EXERCISE BRIEF ::
Below are records to reproduce in full; copy them exactly but keep the pictures out.

Object state change records:
----------
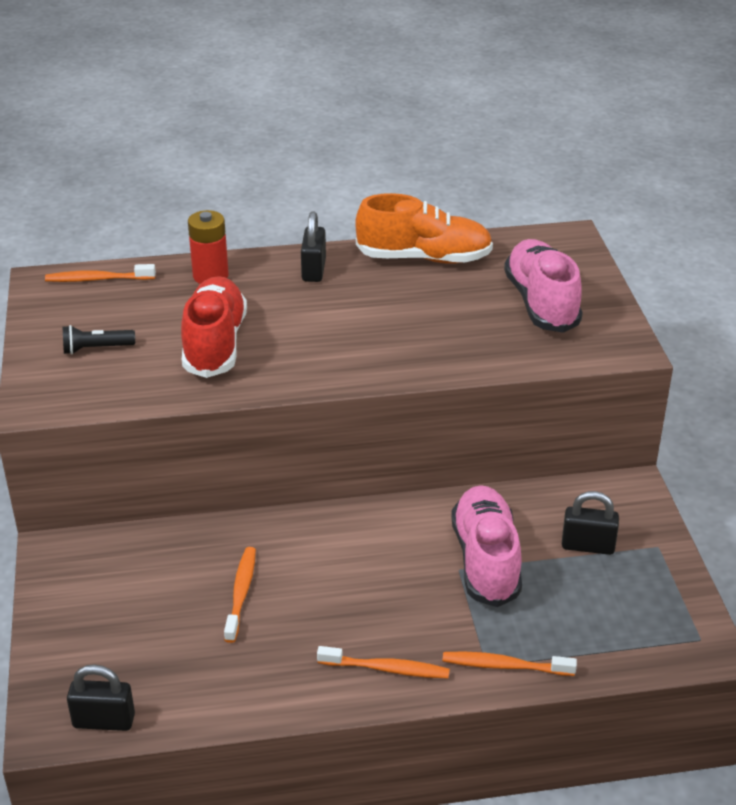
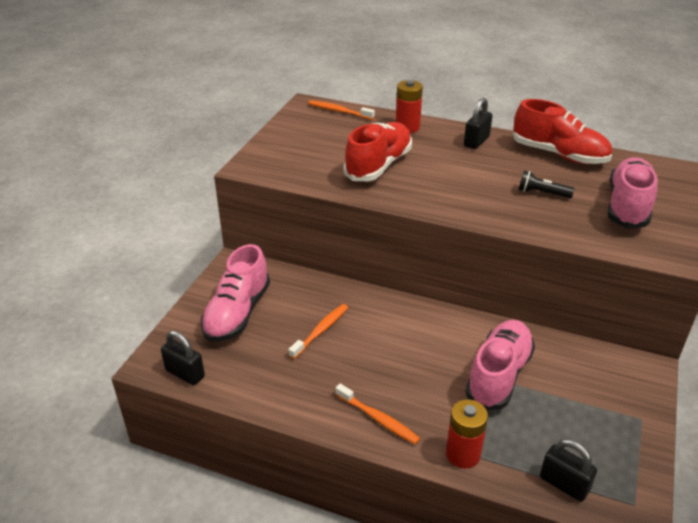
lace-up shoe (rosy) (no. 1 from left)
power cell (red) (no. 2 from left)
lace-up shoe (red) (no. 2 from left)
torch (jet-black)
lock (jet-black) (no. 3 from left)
----------
SOLUTION ::
lace-up shoe (rosy) (no. 1 from left)
power cell (red) (no. 2 from left)
lace-up shoe (red) (no. 2 from left)
torch (jet-black)
lock (jet-black) (no. 3 from left)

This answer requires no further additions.